Each line of the listing that includes the string "turquoise" is to be identified and copied.

-- MATERIAL FOR THE TASK follows --

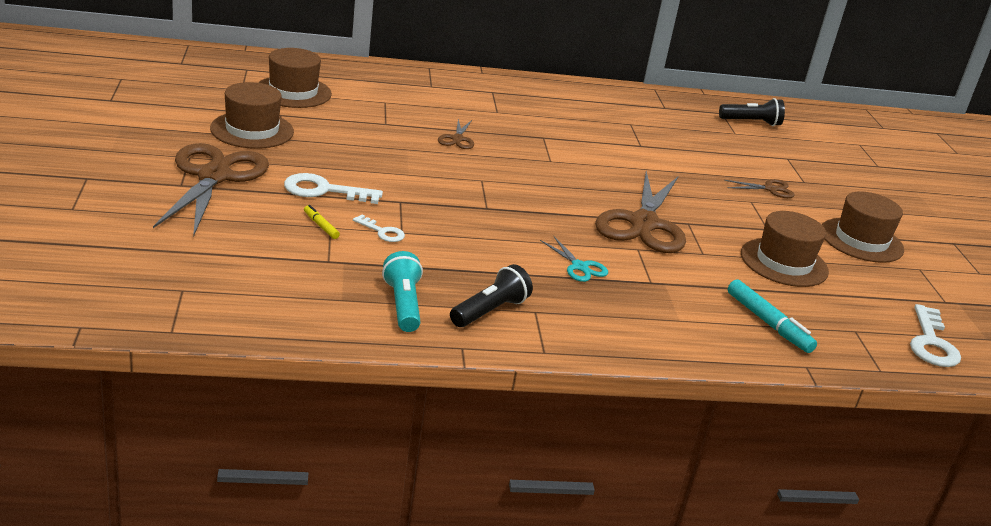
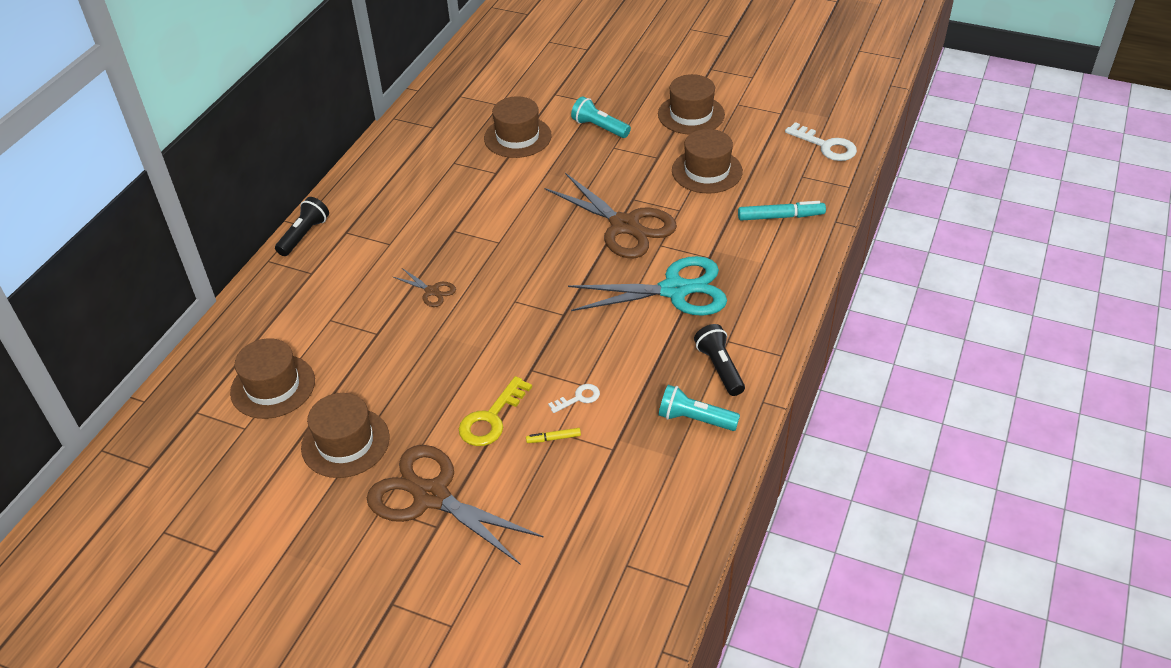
camera: 55 degrees left, 15 degrees up
white key [284,173,383,204] -> yellow key [459,376,532,446]
turquoise scissors [540,236,608,282] -> turquoise scissors [568,256,727,316], size x2.24
black flashlight [719,98,785,126] -> black flashlight moved to [275,197,329,256]
brown scissors [724,179,795,198] -> turquoise flashlight [571,96,631,138]
none -> brown hat [484,96,552,158]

-- MATERIAL FOR THE TASK concluded --

- [SOLUTION TO THE PROBLEM]:
turquoise scissors [540,236,608,282] -> turquoise scissors [568,256,727,316], size x2.24
brown scissors [724,179,795,198] -> turquoise flashlight [571,96,631,138]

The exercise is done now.